══ SUPPLIED MATERIAL ══

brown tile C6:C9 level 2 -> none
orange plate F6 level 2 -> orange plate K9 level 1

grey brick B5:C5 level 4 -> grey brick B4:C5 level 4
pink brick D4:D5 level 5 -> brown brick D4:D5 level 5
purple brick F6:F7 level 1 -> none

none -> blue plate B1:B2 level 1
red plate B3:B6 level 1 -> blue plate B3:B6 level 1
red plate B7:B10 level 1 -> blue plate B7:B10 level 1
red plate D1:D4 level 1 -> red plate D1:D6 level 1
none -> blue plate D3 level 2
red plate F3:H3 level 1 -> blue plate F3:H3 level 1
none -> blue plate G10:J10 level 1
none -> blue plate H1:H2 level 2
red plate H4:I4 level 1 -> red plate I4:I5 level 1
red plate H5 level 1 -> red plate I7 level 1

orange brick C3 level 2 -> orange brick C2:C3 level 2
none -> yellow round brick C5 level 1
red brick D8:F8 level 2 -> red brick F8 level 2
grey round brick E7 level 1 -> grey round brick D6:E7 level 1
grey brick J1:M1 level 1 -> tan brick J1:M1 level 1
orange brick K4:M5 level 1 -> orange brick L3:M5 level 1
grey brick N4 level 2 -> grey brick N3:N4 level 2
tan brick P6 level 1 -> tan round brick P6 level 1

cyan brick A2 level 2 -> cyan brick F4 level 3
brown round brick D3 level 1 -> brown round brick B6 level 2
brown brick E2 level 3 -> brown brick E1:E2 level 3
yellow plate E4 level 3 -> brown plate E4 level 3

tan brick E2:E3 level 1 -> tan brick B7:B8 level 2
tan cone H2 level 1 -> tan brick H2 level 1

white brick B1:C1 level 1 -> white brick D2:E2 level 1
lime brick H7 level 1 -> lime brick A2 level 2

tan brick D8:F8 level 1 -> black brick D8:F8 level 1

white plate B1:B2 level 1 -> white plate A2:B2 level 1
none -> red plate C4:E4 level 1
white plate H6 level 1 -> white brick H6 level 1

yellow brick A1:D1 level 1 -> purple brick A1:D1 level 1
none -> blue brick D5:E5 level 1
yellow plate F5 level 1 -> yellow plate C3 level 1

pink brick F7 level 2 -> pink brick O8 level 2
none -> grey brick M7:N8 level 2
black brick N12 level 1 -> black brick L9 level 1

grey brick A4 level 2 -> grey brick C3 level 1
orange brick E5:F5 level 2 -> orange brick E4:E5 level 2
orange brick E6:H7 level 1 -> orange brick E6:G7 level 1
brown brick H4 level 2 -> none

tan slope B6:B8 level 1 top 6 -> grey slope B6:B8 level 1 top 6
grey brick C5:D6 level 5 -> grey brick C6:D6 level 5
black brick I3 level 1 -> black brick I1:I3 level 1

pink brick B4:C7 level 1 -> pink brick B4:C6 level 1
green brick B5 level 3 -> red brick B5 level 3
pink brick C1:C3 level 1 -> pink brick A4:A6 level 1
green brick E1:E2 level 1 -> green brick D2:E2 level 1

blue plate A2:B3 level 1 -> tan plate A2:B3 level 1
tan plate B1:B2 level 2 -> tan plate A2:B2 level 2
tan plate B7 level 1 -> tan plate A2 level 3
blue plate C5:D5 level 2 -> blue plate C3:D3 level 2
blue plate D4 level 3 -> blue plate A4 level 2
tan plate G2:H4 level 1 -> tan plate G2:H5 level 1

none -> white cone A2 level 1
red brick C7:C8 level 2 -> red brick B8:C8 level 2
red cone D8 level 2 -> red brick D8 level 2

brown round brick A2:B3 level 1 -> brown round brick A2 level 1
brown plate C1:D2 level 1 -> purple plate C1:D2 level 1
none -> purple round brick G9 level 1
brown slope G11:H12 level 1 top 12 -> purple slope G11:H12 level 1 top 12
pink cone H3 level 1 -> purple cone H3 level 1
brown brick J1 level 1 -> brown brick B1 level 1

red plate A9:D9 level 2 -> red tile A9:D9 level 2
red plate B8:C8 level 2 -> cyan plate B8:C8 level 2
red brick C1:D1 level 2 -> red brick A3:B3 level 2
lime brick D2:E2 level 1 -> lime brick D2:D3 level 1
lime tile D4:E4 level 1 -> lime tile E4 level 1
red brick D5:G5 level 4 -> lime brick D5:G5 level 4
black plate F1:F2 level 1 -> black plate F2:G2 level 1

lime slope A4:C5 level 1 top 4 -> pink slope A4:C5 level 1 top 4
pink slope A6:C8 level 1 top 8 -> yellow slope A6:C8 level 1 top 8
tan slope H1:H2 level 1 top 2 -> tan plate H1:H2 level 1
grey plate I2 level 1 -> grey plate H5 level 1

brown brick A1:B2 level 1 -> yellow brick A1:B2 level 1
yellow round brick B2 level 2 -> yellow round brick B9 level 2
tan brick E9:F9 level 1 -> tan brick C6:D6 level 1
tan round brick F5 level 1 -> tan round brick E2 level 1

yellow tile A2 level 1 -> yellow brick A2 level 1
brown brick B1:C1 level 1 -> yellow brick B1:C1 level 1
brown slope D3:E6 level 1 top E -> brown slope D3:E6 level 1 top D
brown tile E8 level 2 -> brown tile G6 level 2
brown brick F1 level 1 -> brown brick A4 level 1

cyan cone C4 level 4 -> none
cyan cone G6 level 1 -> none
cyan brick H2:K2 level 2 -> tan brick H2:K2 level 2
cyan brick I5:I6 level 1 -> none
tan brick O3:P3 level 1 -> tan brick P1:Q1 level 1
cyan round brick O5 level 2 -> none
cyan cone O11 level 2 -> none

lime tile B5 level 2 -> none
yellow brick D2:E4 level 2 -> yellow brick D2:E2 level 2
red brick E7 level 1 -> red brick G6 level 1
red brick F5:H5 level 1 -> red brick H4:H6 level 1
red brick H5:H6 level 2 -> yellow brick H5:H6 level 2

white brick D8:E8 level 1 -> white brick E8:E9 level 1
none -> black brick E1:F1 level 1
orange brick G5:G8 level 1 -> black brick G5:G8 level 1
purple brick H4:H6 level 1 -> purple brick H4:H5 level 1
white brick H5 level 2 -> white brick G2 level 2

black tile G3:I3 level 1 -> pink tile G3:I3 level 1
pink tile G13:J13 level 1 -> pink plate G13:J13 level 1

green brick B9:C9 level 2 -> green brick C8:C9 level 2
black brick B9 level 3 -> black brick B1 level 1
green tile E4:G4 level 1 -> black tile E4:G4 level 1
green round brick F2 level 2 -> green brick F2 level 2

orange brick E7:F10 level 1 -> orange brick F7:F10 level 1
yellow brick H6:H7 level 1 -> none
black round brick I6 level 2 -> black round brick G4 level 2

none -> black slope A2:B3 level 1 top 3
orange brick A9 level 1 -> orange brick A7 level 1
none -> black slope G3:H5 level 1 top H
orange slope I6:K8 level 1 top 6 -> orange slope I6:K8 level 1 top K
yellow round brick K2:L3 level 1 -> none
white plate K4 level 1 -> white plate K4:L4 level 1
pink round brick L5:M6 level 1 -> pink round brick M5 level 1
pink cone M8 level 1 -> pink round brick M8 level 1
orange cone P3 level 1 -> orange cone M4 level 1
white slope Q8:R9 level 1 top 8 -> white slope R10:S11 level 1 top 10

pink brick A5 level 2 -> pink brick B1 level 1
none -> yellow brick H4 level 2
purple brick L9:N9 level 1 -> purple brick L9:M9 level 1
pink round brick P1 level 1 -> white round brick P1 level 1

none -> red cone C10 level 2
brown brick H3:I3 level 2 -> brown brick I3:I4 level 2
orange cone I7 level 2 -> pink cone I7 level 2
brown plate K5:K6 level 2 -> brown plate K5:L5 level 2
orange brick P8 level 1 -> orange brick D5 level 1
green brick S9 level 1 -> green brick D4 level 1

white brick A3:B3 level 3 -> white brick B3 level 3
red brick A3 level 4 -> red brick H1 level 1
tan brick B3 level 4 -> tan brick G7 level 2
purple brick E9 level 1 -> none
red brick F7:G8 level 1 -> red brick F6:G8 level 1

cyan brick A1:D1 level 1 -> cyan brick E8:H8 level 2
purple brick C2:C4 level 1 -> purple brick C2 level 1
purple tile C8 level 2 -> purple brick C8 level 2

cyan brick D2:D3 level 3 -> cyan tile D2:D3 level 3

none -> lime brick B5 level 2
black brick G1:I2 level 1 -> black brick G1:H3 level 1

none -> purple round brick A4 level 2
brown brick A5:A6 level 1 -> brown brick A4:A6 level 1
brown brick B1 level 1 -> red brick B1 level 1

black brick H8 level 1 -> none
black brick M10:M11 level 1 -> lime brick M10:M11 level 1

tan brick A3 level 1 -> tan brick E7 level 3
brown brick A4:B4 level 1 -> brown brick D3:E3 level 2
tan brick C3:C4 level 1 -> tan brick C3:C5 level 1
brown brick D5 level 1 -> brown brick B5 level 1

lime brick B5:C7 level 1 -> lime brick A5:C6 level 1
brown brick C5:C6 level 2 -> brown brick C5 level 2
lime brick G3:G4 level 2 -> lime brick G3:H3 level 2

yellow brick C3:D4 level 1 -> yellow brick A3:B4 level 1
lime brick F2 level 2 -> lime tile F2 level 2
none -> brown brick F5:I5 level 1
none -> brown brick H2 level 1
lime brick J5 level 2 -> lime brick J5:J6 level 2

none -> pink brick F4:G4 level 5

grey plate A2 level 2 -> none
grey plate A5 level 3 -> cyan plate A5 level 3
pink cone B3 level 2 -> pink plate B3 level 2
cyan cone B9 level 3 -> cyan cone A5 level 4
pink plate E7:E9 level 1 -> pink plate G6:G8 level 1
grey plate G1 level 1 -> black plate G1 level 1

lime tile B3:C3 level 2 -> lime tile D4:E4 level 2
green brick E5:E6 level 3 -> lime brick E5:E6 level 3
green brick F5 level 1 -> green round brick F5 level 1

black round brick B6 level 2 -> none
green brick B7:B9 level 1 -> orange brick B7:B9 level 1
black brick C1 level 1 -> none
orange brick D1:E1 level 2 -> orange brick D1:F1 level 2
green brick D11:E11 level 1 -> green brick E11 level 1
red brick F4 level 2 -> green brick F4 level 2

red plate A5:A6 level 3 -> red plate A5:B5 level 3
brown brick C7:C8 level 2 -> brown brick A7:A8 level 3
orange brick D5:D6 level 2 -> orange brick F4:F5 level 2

═══

# TASK:
Quote only the lines from the line containing "green brick F5" through the end of the entries, keeping the first and the last.

# WRITTEN SOLUTION:
green brick F5 level 1 -> green round brick F5 level 1

black round brick B6 level 2 -> none
green brick B7:B9 level 1 -> orange brick B7:B9 level 1
black brick C1 level 1 -> none
orange brick D1:E1 level 2 -> orange brick D1:F1 level 2
green brick D11:E11 level 1 -> green brick E11 level 1
red brick F4 level 2 -> green brick F4 level 2

red plate A5:A6 level 3 -> red plate A5:B5 level 3
brown brick C7:C8 level 2 -> brown brick A7:A8 level 3
orange brick D5:D6 level 2 -> orange brick F4:F5 level 2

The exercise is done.